**WHAT IS NEEDED**
Print all records exactly, pictures left out.

# # # #

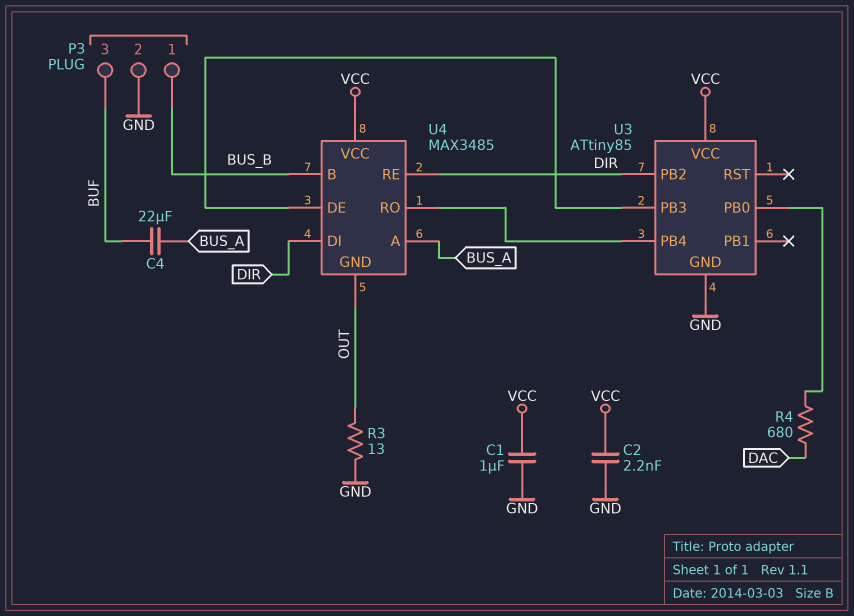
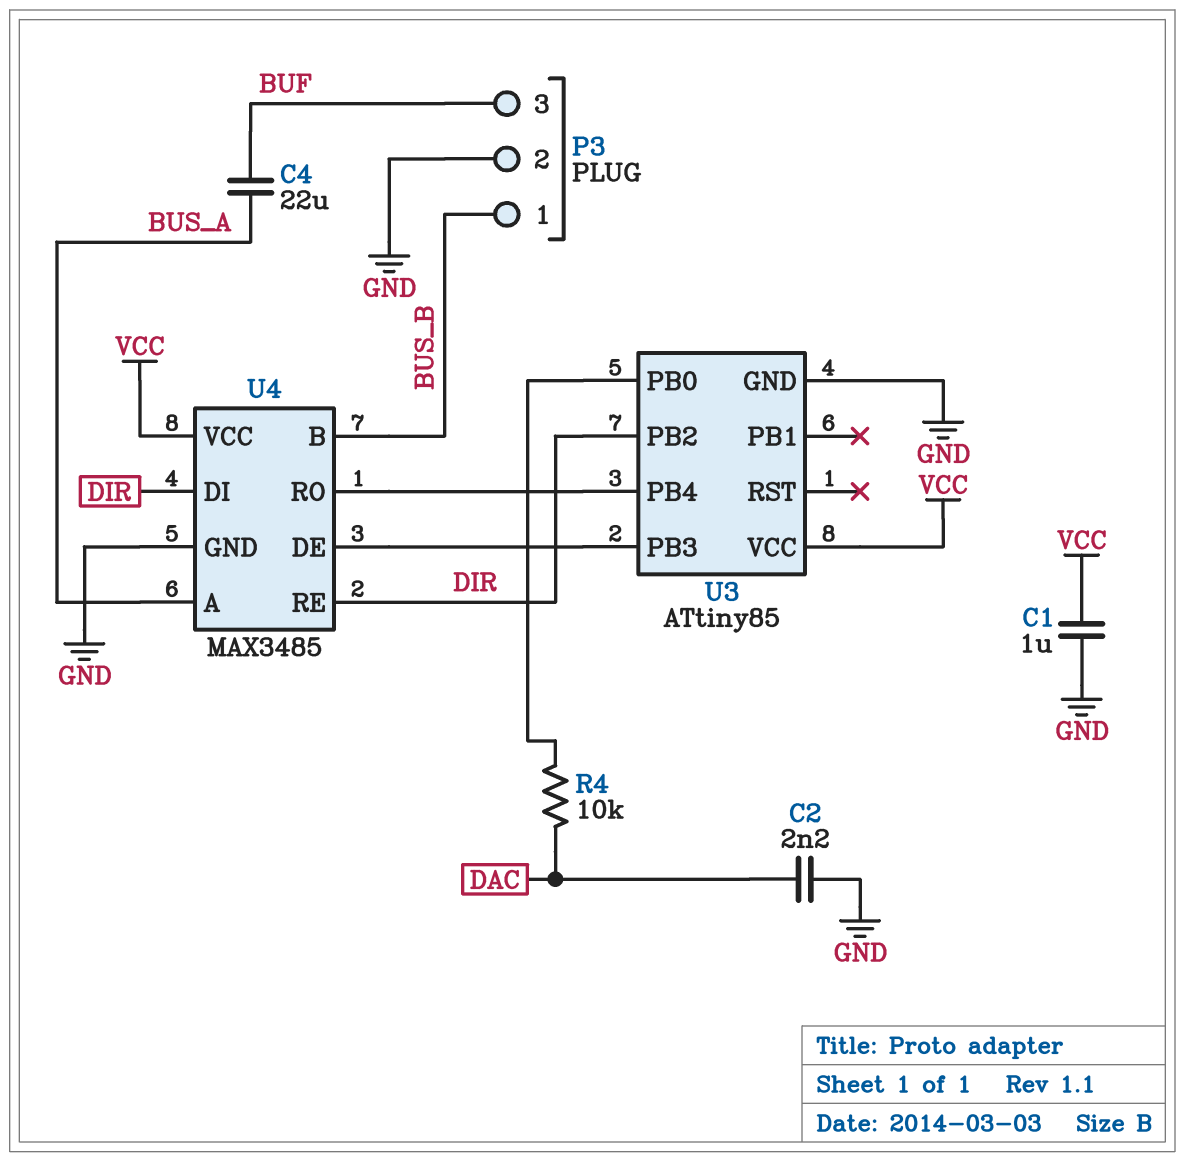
C2: 2.2nF (GND, VCC) -> 2.2nF (DAC, GND)
R3: 13 (GND, OUT) -> none
R4: 680 (DAC, U3/PB0) -> 10k (DAC, U3/PB0)
U4 pin GND: OUT -> GND

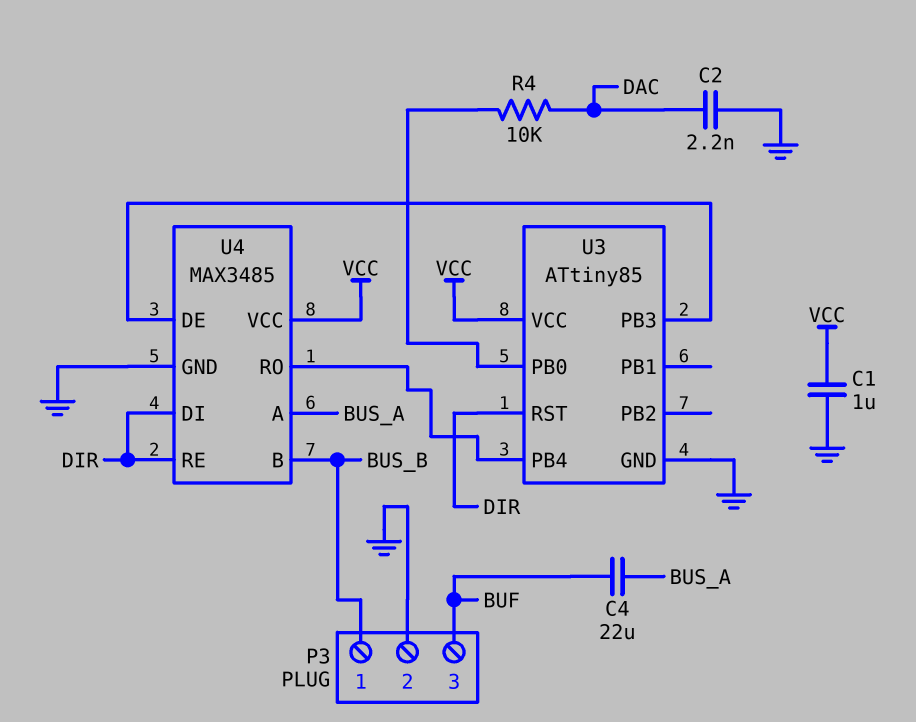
U3 pin PB2: DIR -> none
U3 pin RST: none -> DIR

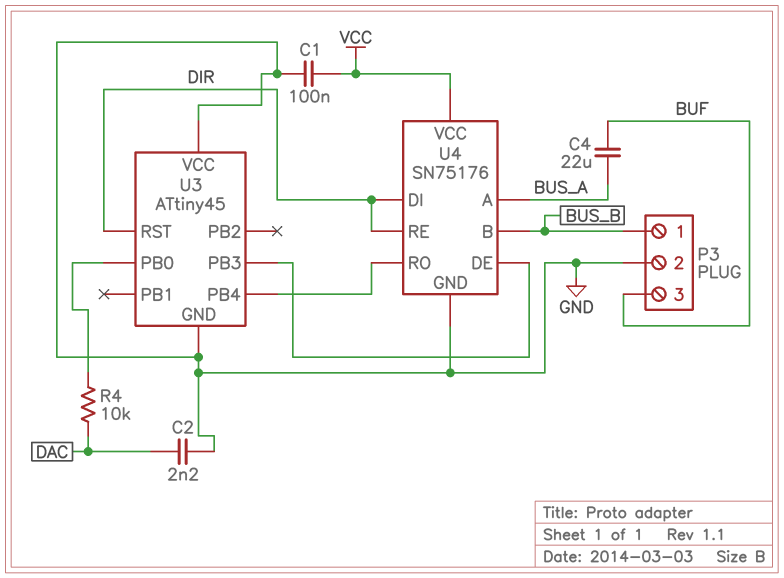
C1: 1uF (GND, VCC) -> 100nF (GND, VCC)
U3: ATtiny85 -> ATtiny45
U3 pin VCC: VCC -> GND
U4: MAX3485 -> SN75176

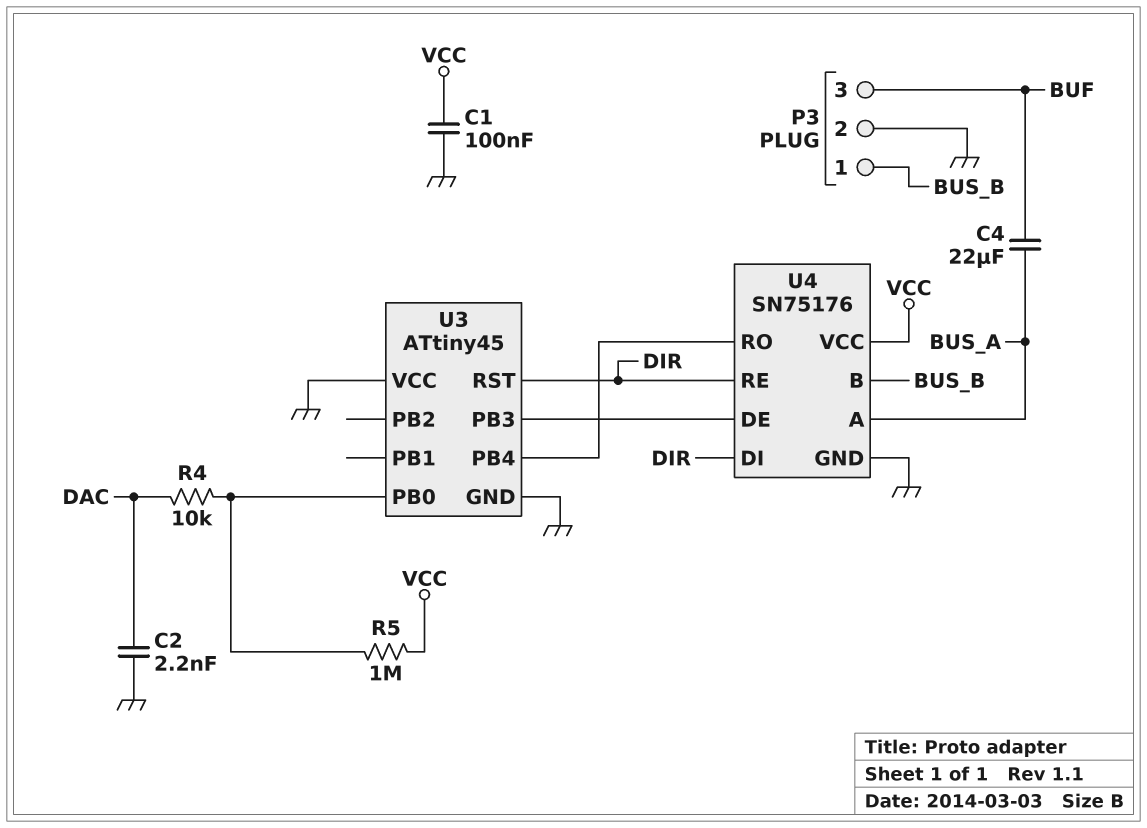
R5: none -> 1M (U3/PB0, VCC)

# # # #

**EXERCISE ANSWER**
C2: 2.2nF (GND, VCC) -> 2.2nF (DAC, GND)
R3: 13 (GND, OUT) -> none
R4: 680 (DAC, U3/PB0) -> 10k (DAC, U3/PB0)
U4 pin GND: OUT -> GND

U3 pin PB2: DIR -> none
U3 pin RST: none -> DIR

C1: 1uF (GND, VCC) -> 100nF (GND, VCC)
U3: ATtiny85 -> ATtiny45
U3 pin VCC: VCC -> GND
U4: MAX3485 -> SN75176

R5: none -> 1M (U3/PB0, VCC)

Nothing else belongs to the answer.